SUPPLIED INFORMATION:
=== Section Start ===
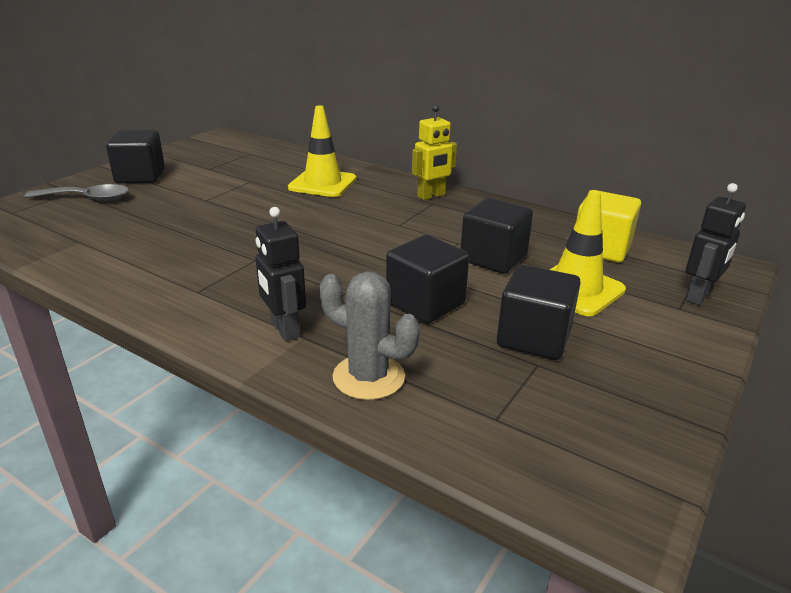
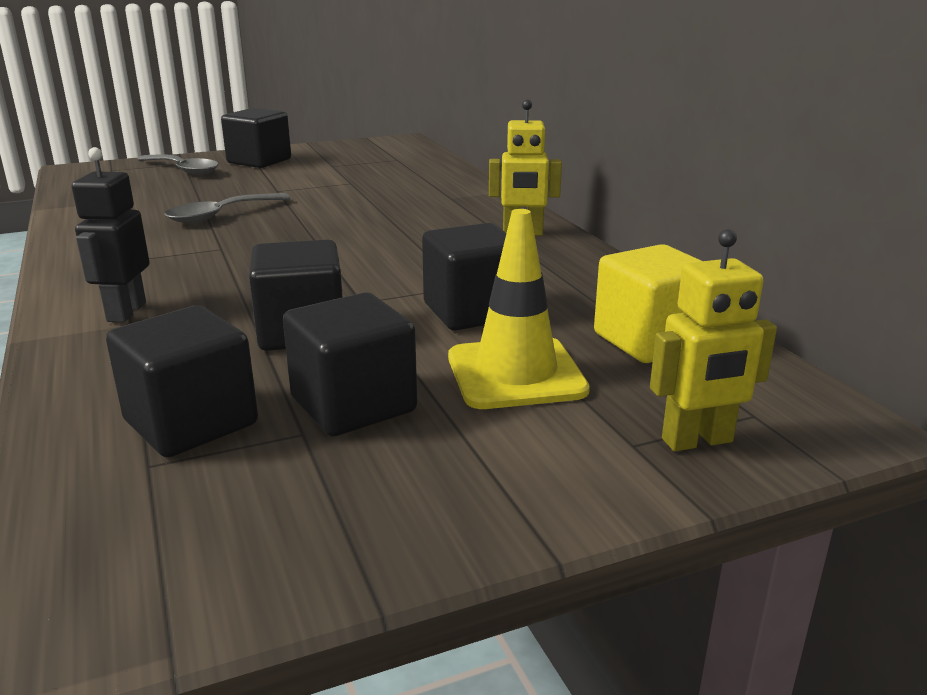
camera: 35 degrees right, 5 degrees down
(202, 232) = (220, 215): none -> grey spoon
(322, 183) = (419, 198): yellow traffic cone -> none
(368, 377) = (111, 377): grey cactus -> none
(472, 384) = (191, 423): none -> black cube
(699, 296) = (697, 441): black robot -> yellow robot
=== Section End ===
TRY IT: The answer must be every line of the records that holds the string "black".

YOUR SOLUTION:
(472, 384) = (191, 423): none -> black cube
(699, 296) = (697, 441): black robot -> yellow robot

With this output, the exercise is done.